Below are some records; output exactly the lines from the line with "red line: (163, 177) -> (176, 182), moved" to the line with "brown hexagon: (417, 1574)", both ends kept, and nothing more.

━━ DATA UNDER STUDY ━━

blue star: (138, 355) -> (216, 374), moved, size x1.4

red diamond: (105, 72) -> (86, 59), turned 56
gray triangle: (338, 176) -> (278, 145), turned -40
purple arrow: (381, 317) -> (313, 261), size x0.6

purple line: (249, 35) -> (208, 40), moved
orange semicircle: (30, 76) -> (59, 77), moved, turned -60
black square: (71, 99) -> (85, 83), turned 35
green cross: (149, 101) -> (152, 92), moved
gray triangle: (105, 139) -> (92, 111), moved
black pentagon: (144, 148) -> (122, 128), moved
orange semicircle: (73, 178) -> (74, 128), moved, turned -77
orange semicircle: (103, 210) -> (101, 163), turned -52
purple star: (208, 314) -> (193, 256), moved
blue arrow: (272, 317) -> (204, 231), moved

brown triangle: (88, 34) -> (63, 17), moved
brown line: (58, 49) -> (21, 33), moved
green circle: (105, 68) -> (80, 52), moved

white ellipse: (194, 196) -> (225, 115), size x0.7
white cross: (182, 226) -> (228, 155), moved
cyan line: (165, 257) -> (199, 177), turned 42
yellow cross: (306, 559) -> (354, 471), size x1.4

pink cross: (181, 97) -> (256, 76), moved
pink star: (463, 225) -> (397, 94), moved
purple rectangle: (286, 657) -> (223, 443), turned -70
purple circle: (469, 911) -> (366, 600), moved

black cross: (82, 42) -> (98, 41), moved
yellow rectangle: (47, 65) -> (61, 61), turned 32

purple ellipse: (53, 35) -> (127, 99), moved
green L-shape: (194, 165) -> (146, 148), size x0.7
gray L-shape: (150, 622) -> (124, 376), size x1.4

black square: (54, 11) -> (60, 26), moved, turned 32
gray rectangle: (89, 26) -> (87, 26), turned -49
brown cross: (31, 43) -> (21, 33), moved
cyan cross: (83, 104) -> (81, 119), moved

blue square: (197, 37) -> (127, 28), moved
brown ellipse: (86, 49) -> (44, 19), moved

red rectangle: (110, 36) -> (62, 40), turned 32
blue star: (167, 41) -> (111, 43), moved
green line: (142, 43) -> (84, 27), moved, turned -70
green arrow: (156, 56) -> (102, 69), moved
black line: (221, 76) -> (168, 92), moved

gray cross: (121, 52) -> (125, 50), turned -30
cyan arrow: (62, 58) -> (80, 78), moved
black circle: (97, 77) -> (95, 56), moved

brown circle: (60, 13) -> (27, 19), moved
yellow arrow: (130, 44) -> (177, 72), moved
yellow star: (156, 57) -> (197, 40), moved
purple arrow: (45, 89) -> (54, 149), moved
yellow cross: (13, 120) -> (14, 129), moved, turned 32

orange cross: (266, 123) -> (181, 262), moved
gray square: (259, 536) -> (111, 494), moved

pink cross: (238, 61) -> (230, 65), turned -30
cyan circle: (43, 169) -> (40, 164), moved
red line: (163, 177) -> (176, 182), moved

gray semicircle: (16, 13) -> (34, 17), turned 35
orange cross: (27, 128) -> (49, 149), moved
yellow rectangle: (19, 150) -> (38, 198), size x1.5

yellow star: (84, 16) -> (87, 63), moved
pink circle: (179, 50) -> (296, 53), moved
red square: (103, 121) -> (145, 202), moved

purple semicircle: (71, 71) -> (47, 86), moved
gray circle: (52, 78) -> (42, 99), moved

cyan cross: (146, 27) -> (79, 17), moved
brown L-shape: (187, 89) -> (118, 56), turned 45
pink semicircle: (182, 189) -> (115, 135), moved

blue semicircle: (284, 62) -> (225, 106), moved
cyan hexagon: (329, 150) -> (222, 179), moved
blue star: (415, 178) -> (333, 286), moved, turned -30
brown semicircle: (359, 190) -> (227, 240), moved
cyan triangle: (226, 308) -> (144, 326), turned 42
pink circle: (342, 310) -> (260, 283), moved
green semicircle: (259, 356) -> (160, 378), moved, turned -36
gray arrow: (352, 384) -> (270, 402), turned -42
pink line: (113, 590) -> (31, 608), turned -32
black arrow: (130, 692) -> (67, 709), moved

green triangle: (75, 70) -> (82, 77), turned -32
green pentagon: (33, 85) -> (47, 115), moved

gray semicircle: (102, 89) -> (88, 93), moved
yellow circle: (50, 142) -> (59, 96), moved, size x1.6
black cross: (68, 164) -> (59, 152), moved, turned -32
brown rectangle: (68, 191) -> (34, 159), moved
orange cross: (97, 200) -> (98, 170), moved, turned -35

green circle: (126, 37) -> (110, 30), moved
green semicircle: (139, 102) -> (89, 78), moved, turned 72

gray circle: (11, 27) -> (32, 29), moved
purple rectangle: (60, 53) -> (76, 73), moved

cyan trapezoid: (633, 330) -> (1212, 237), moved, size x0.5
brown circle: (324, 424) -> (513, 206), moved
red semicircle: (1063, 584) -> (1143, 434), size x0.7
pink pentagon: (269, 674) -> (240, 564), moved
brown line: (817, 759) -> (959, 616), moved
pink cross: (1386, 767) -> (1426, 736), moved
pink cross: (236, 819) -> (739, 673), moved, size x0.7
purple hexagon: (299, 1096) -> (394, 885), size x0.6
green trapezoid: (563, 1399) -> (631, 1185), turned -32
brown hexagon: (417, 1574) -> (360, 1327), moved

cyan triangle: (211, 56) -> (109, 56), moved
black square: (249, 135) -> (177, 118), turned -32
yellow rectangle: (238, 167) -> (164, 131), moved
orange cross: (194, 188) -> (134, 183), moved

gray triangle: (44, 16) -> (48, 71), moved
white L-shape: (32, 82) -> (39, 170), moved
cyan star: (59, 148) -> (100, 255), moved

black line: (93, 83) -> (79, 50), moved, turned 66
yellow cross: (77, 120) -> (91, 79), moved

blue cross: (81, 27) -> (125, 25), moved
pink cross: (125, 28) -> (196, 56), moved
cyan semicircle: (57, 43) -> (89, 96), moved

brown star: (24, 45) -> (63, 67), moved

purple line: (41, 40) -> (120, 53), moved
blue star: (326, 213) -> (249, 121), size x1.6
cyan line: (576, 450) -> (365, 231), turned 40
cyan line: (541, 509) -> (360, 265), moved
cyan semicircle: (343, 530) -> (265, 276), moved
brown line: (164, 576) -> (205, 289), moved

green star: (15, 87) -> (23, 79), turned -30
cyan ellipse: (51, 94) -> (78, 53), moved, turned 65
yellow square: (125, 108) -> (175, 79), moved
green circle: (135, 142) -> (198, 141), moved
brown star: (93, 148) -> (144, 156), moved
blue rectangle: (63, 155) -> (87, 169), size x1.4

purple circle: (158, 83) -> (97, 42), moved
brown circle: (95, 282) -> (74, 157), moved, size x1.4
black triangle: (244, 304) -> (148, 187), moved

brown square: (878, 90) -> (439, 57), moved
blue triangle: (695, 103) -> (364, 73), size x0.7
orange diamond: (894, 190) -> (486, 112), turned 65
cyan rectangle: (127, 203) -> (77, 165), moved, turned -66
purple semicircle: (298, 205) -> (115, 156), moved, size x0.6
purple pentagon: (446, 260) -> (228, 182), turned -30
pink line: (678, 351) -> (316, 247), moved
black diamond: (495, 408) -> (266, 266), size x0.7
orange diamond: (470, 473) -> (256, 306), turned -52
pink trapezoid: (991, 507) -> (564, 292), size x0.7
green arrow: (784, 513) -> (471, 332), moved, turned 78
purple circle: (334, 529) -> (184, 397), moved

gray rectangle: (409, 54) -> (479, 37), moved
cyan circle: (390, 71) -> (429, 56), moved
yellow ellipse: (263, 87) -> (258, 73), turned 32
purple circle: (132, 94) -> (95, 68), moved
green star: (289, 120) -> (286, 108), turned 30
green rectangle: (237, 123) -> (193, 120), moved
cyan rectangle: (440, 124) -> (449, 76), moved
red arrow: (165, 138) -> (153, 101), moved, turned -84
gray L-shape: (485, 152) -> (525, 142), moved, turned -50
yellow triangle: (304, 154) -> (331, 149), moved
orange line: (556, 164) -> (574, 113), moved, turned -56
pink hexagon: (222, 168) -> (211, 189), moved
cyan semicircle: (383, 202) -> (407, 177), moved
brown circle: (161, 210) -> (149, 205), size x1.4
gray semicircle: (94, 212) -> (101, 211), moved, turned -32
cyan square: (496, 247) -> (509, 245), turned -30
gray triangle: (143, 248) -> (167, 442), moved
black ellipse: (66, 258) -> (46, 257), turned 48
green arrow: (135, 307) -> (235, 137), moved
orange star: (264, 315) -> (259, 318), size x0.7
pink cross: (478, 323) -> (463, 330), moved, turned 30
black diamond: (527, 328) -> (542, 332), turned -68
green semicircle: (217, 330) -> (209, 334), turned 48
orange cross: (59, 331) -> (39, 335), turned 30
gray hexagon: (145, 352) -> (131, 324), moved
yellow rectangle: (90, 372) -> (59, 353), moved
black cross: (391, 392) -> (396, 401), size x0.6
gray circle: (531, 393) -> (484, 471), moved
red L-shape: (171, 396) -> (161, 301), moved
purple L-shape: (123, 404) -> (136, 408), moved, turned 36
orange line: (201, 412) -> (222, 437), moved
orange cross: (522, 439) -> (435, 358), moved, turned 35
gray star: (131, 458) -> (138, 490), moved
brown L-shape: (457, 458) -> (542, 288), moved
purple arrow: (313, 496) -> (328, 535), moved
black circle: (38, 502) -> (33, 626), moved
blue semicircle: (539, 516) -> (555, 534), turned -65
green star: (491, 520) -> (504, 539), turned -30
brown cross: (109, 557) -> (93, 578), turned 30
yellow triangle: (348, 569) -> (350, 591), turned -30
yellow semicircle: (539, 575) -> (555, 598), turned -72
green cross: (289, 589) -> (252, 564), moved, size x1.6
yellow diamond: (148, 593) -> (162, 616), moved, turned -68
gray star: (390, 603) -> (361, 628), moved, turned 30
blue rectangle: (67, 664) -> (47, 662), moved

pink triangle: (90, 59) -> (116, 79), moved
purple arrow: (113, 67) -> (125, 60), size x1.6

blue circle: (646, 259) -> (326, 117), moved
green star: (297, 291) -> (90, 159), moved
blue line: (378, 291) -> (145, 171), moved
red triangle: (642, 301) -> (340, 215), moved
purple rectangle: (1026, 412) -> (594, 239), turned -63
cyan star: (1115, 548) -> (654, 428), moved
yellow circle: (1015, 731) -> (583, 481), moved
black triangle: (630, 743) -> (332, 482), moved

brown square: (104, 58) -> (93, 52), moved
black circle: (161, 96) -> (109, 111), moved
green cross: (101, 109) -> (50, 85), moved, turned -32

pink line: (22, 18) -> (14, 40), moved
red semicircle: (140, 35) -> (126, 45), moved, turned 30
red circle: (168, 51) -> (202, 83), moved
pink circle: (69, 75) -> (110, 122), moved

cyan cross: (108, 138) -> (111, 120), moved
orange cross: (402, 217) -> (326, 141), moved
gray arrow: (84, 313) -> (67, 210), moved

━━━

ANSWER →
red line: (163, 177) -> (176, 182), moved

gray semicircle: (16, 13) -> (34, 17), turned 35
orange cross: (27, 128) -> (49, 149), moved
yellow rectangle: (19, 150) -> (38, 198), size x1.5

yellow star: (84, 16) -> (87, 63), moved
pink circle: (179, 50) -> (296, 53), moved
red square: (103, 121) -> (145, 202), moved

purple semicircle: (71, 71) -> (47, 86), moved
gray circle: (52, 78) -> (42, 99), moved

cyan cross: (146, 27) -> (79, 17), moved
brown L-shape: (187, 89) -> (118, 56), turned 45
pink semicircle: (182, 189) -> (115, 135), moved

blue semicircle: (284, 62) -> (225, 106), moved
cyan hexagon: (329, 150) -> (222, 179), moved
blue star: (415, 178) -> (333, 286), moved, turned -30
brown semicircle: (359, 190) -> (227, 240), moved
cyan triangle: (226, 308) -> (144, 326), turned 42
pink circle: (342, 310) -> (260, 283), moved
green semicircle: (259, 356) -> (160, 378), moved, turned -36
gray arrow: (352, 384) -> (270, 402), turned -42
pink line: (113, 590) -> (31, 608), turned -32
black arrow: (130, 692) -> (67, 709), moved

green triangle: (75, 70) -> (82, 77), turned -32
green pentagon: (33, 85) -> (47, 115), moved

gray semicircle: (102, 89) -> (88, 93), moved
yellow circle: (50, 142) -> (59, 96), moved, size x1.6
black cross: (68, 164) -> (59, 152), moved, turned -32
brown rectangle: (68, 191) -> (34, 159), moved
orange cross: (97, 200) -> (98, 170), moved, turned -35

green circle: (126, 37) -> (110, 30), moved
green semicircle: (139, 102) -> (89, 78), moved, turned 72

gray circle: (11, 27) -> (32, 29), moved
purple rectangle: (60, 53) -> (76, 73), moved

cyan trapezoid: (633, 330) -> (1212, 237), moved, size x0.5
brown circle: (324, 424) -> (513, 206), moved
red semicircle: (1063, 584) -> (1143, 434), size x0.7
pink pentagon: (269, 674) -> (240, 564), moved
brown line: (817, 759) -> (959, 616), moved
pink cross: (1386, 767) -> (1426, 736), moved
pink cross: (236, 819) -> (739, 673), moved, size x0.7
purple hexagon: (299, 1096) -> (394, 885), size x0.6
green trapezoid: (563, 1399) -> (631, 1185), turned -32
brown hexagon: (417, 1574) -> (360, 1327), moved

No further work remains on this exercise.